### What to produce
From the entries below, copy every line where the string "purple" appears.
··········
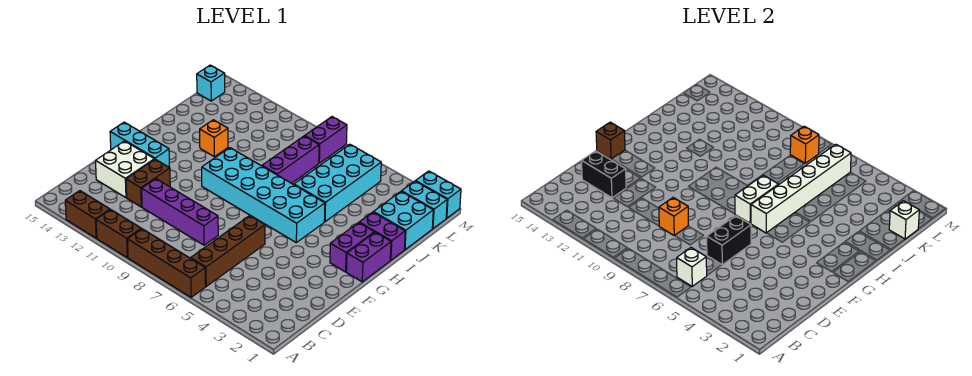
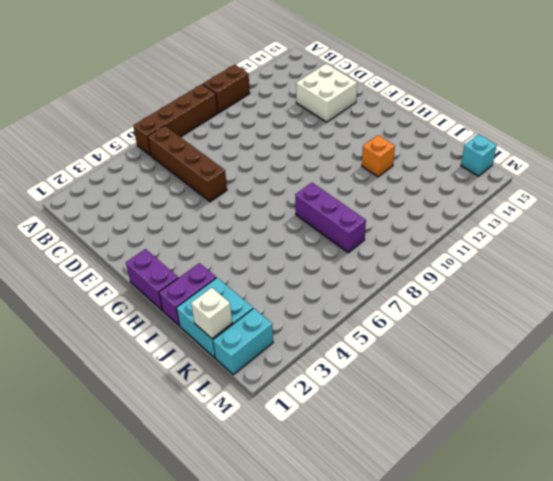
none -> brown brick A12:A13 level 1
none -> purple brick D8:D11 level 1
none -> brown brick D12:E12 level 1

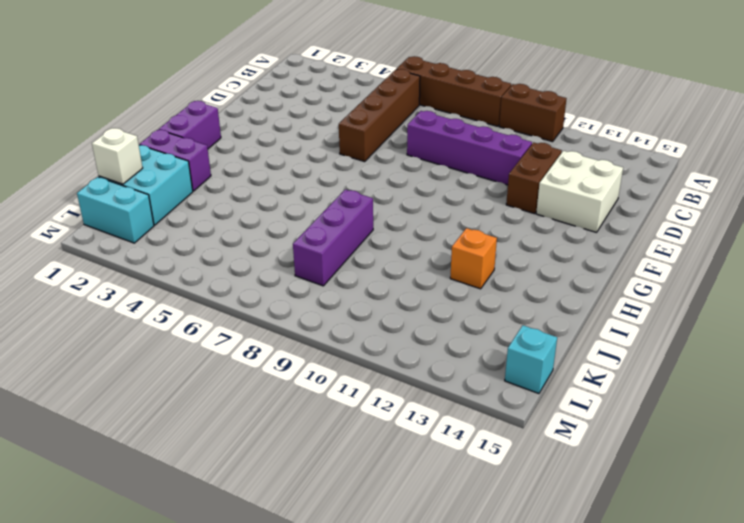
none -> brown brick A12:A13 level 1
none -> cyan brick F13:F15 level 1
none -> purple brick G2:H2 level 1

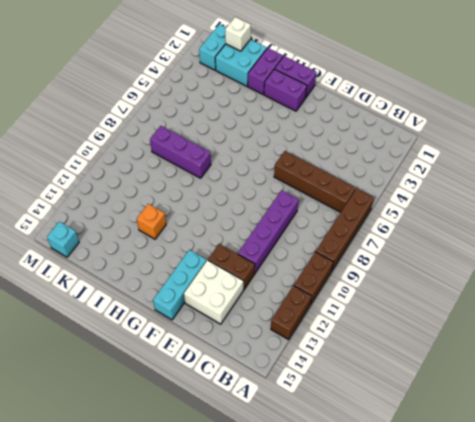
none -> cyan brick G5:H10 level 1
none -> cyan brick I5:L6 level 1
none -> purple brick L8:M8 level 1

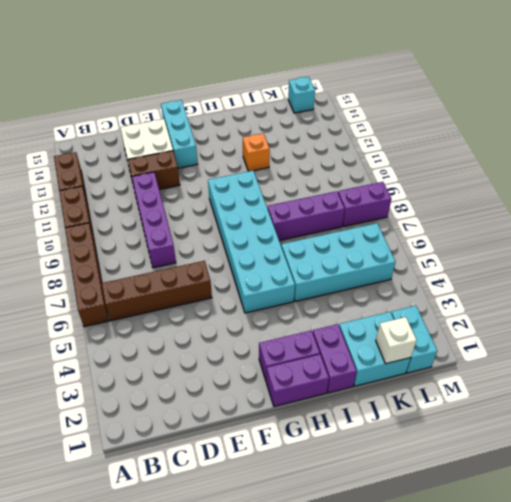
none -> cyan brick M1:M2 level 1
none -> white brick B6 level 2
none -> black brick D6:E6 level 2

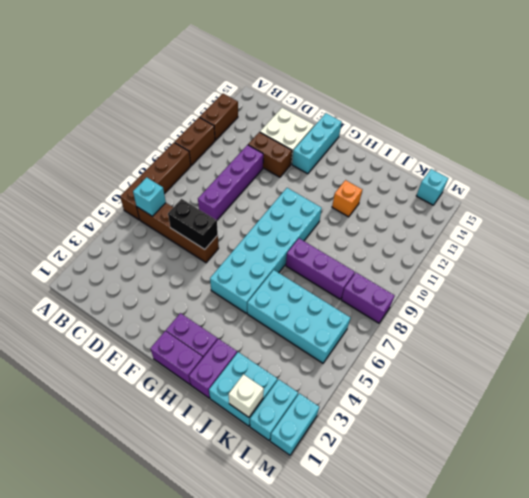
cyan brick B6 level 2 -> white brick B6 level 2
none -> orange brick D9 level 2
none -> black brick D13:D14 level 2
none -> brown brick F15 level 2

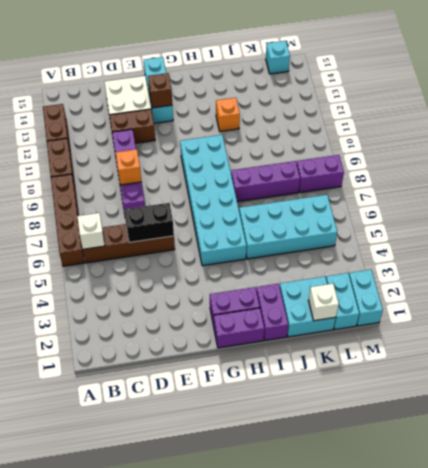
brown brick F13 level 2 -> brown brick F15 level 2
none -> black brick D13:D14 level 2
none -> white brick G6:L6 level 2
none -> white brick G7:H7 level 2

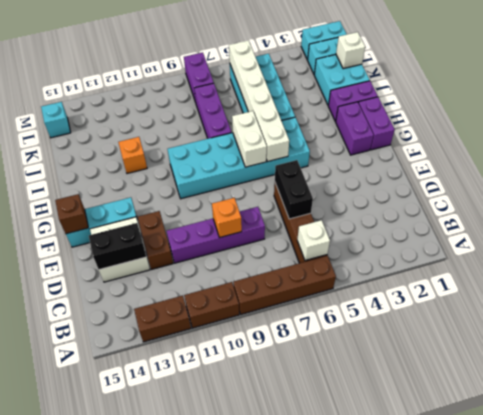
none -> orange brick L8 level 2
··········
### Expected answer
none -> purple brick D8:D11 level 1
none -> purple brick G2:H2 level 1
none -> purple brick L8:M8 level 1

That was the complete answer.